▶ [Work to complete]: Count the lines in the material below that contain the string "downbow". Give only the number.

==*==

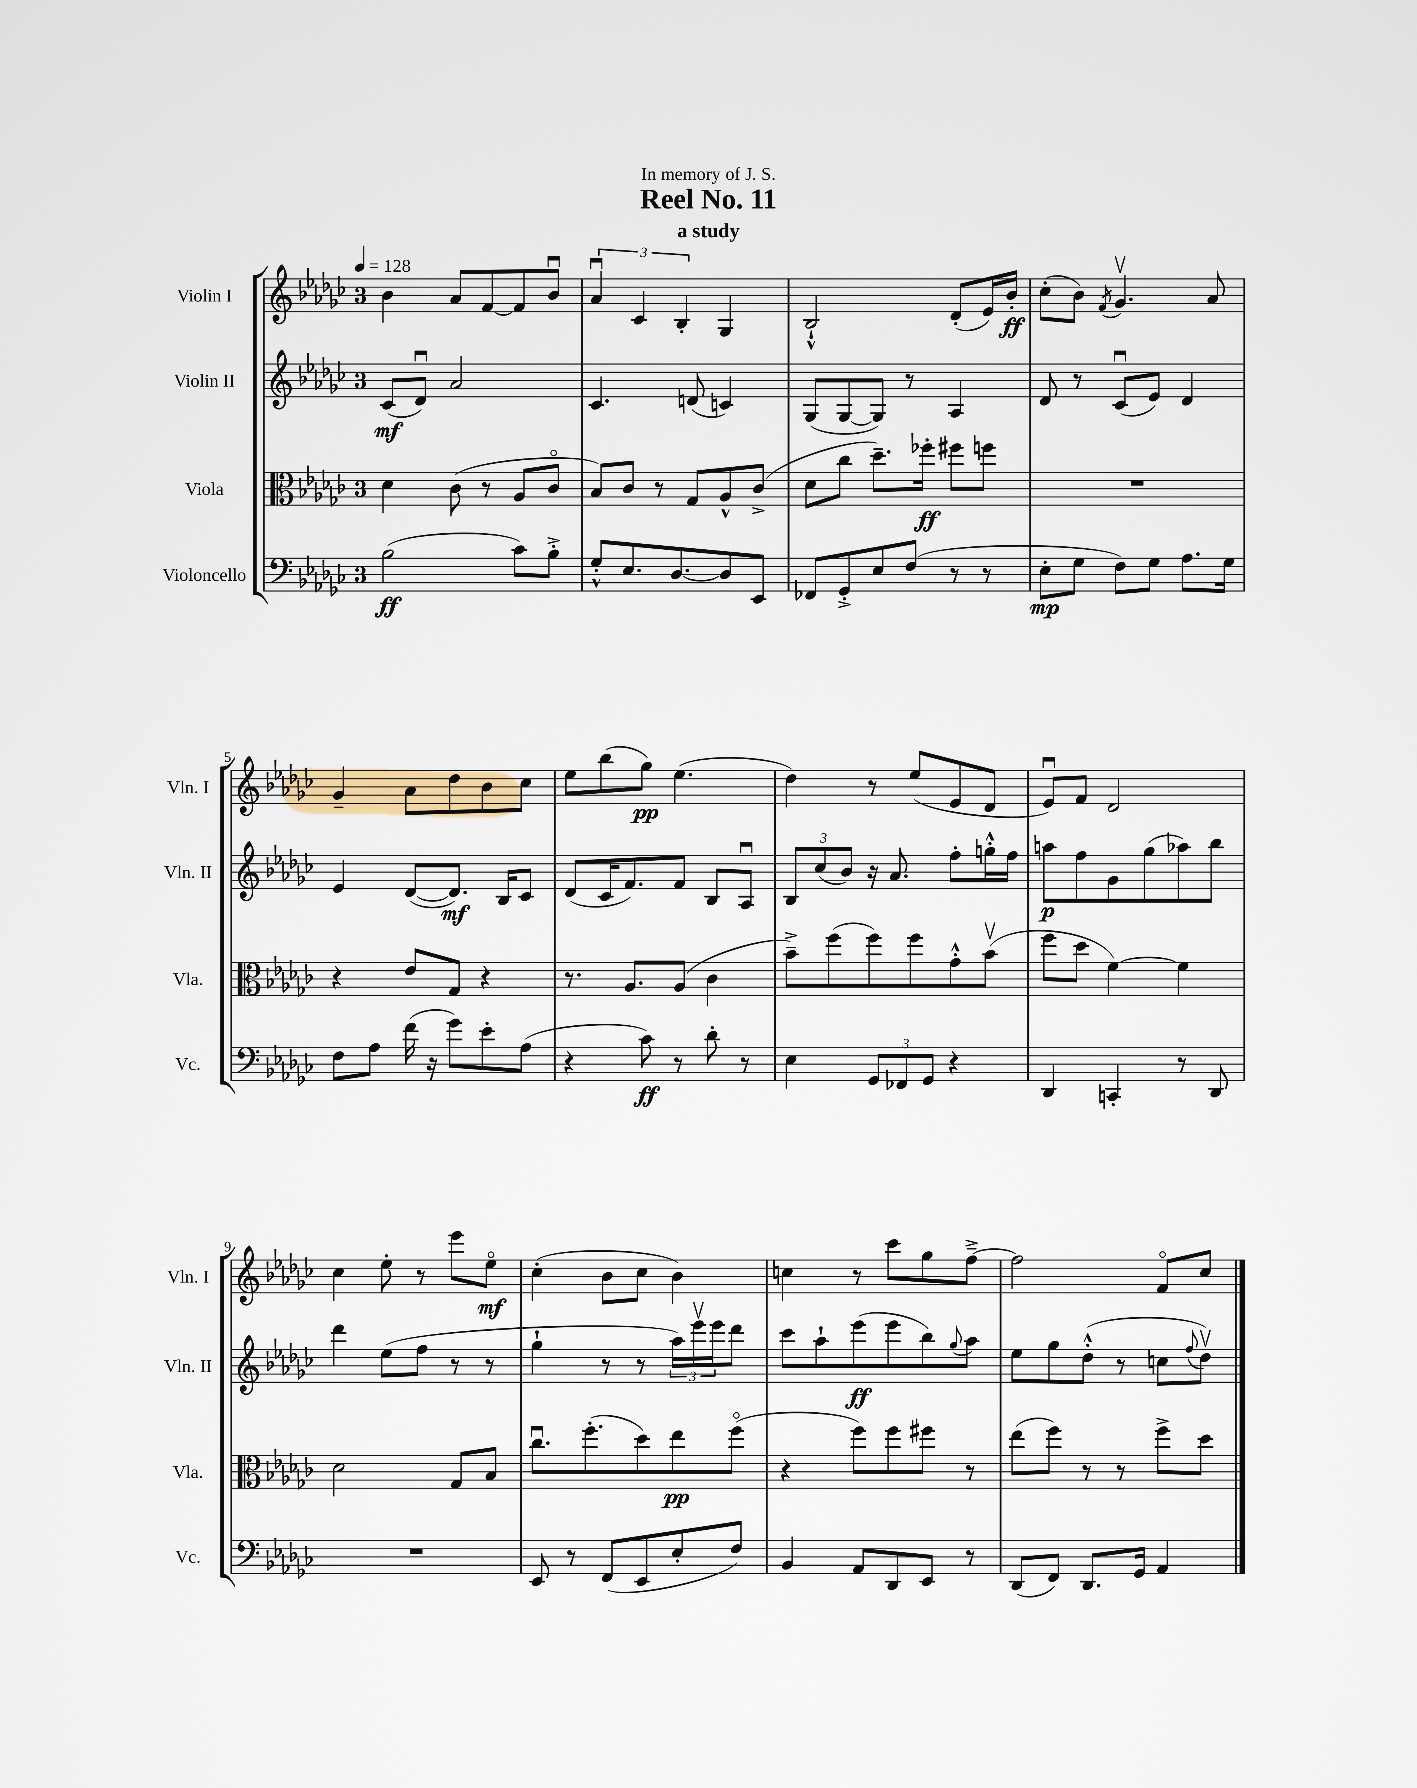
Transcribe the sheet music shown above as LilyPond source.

\header { title = "Reel No. 11" subtitle = "a study" dedication = "In memory of J. S." }
<<
\new StaffGroup <<
\new Staff = "s0" \with { instrumentName = "Violin I" shortInstrumentName = "Vln. I" } {
    \clef treble \key ges \major \once \override Staff.TimeSignature.style = #'single-digit \time 3/4 \tempo 4 = 128
    bes'4 aes'8 f'8~ f'8 bes'8\downbow |
    \tuplet 3/2 { aes'4\downbow ces'4 bes4-. } ges4 |
    bes2-!-^ des'8-.( ees'16) bes'16-.\ff |
    ces''8-.( bes'8) \acciaccatura { f'8 } ges'4.\upbow aes'8 |
    ges'4-- aes'8 des''8 bes'8 ces''8 |
    ees''8 bes''8( ges''8\pp) ees''4.( |
    des''4) r8 ees''8( ees'8 des'8 |
    ees'8\downbow) f'8 des'2 |
    ces''4 ees''8-. r8 ees'''8 ees''8\flageolet\mf |
    ces''4-.( bes'8 ces''8 bes'4) |
    c''4 r8 ces'''8 ges''8 f''8~---> |
    f''2 f'8\flageolet ces''8 \bar "|." |
}
\new Staff = "s1" \with { instrumentName = "Violin II" shortInstrumentName = "Vln. II" } {
    \clef treble \key ges \major \once \override Staff.TimeSignature.style = #'single-digit \time 3/4
    ces'8\mf( des'8\downbow) aes'2 |
    ces'4. d'8( c'4) |
    ges8( ges8~ ges8) r8 aes4 |
    des'8 r8 ces'8\downbow( ees'8) des'4 |
    ees'4 des'8~( des'8.\mf) bes16 ces'8 |
    des'8( ces'16 f'8.) f'8 bes8 aes8\downbow |
    \tuplet 3/2 { bes8 ces''8( bes'8) } r16 aes'8. f''8-. g''16-.-^ f''16 |
    a''8\p f''8 ges'8 ges''8( aes''8) bes''8 |
    des'''4 ees''8( f''8 r8 r8 |
    ges''4-! r8 r8 \tuplet 3/2 { aes''16) ees'''16\upbow ees'''16 } des'''8 |
    ces'''8 aes''8-! ees'''8\ff( ees'''8 bes''8) \appoggiatura { ges''8 } aes''8 |
    ees''8 ges''8 des''8-.-^( r8 c''8 \appoggiatura { f''8 } des''8\upbow) \bar "|." |
}
\new Staff = "s2" \with { instrumentName = "Viola" shortInstrumentName = "Vla." } {
    \clef alto \key ges \major \once \override Staff.TimeSignature.style = #'single-digit \time 3/4
    des'4 ces'8( r8 aes8 ces'8\flageolet |
    bes8) ces'8 r8 ges8 aes8-^ ces'8->( |
    des'8 ces''8 des''8.--) fes''16-.\ff fis''8 f''8 |
    R2. |
    r4 ees'8 ges8 r4 |
    r8. aes8. aes8( ces'4 |
    bes'8--->) f''8( f''8) f''8 ges'8-.-^ bes'8\upbow( |
    f''8 des''8 f'4~) f'4 |
    des'2 ges8 bes8 |
    ces''8.\downbow f''8.-.( des''8) ees''8\pp f''8\flageolet( |
    r4 f''8) f''8 fis''8 r8 |
    ees''8( f''8) r8 r8 f''8-> des''8 \bar "|." |
}
\new Staff = "s3" \with { instrumentName = "Violoncello" shortInstrumentName = "Vc." } {
    \clef bass \key ges \major \once \override Staff.TimeSignature.style = #'single-digit \time 3/4
    bes2\ff( ces'8) bes8-.-> |
    ges8-.-^ ees8. des8.~ des8 ees,8 |
    fes,8 ges,8-.-> ees8 f8( r8 r8 |
    ees8-.\mp ges8 f8) ges8 aes8. ges16 |
    f8 aes8 f'16( r16 ges'8) ees'8-. aes8( |
    r4 ces'8\ff) r8 des'8-. r8 |
    ees4 \tuplet 3/2 { ges,8 fes,8 ges,8 } r4 |
    des,4 c,4-. r8 des,8 |
    R2. |
    ees,8 r8 f,8( ees,8 ees8-. f8) |
    bes,4 aes,8 des,8 ees,8 r8 |
    des,8( f,8) des,8. ges,16 aes,4 \bar "|." |
}
>>
>>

==*==

▶ [Completed task]: 7